◆ **Supplied information**
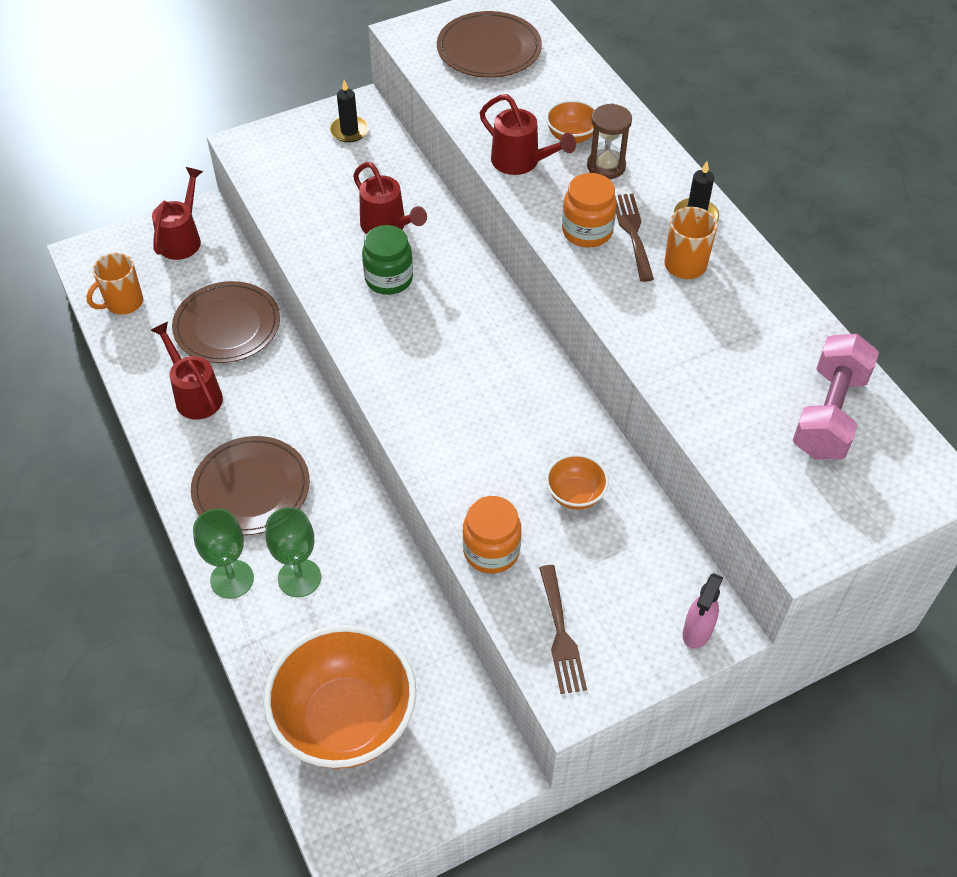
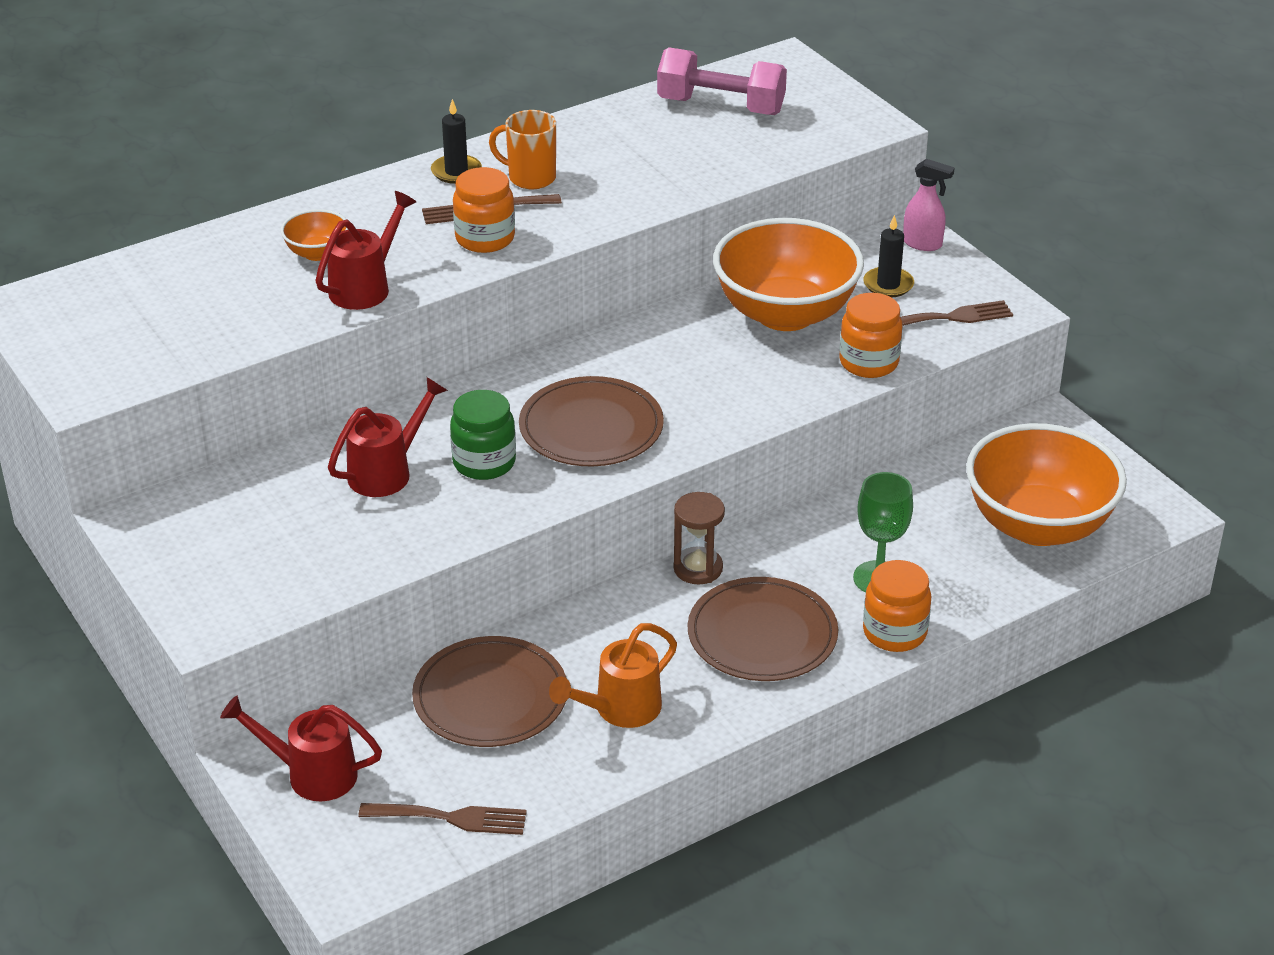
camera: 95 degrees left, 15 degrees down
(123, 303) = (451, 818): orange mug -> brown fork
(195, 395) = (620, 709): red watering can -> orange watering can
(232, 579) = (894, 633): green goblet -> orange jar
(349, 131) = (186, 525): black candle -> black candle (888, 285)
(489, 49) = (132, 321): brown plate -> brown plate (591, 427)
(575, 494) = (785, 314): orange bowl -> orange bowl, size x2.27
(606, 166) = (373, 228): brown hourglass -> brown hourglass (698, 568)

◆ **Problem statement**
Copy every line of the material in which the word "brown" occurs.

◆ **Result below**
(123, 303) = (451, 818): orange mug -> brown fork
(489, 49) = (132, 321): brown plate -> brown plate (591, 427)
(606, 166) = (373, 228): brown hourglass -> brown hourglass (698, 568)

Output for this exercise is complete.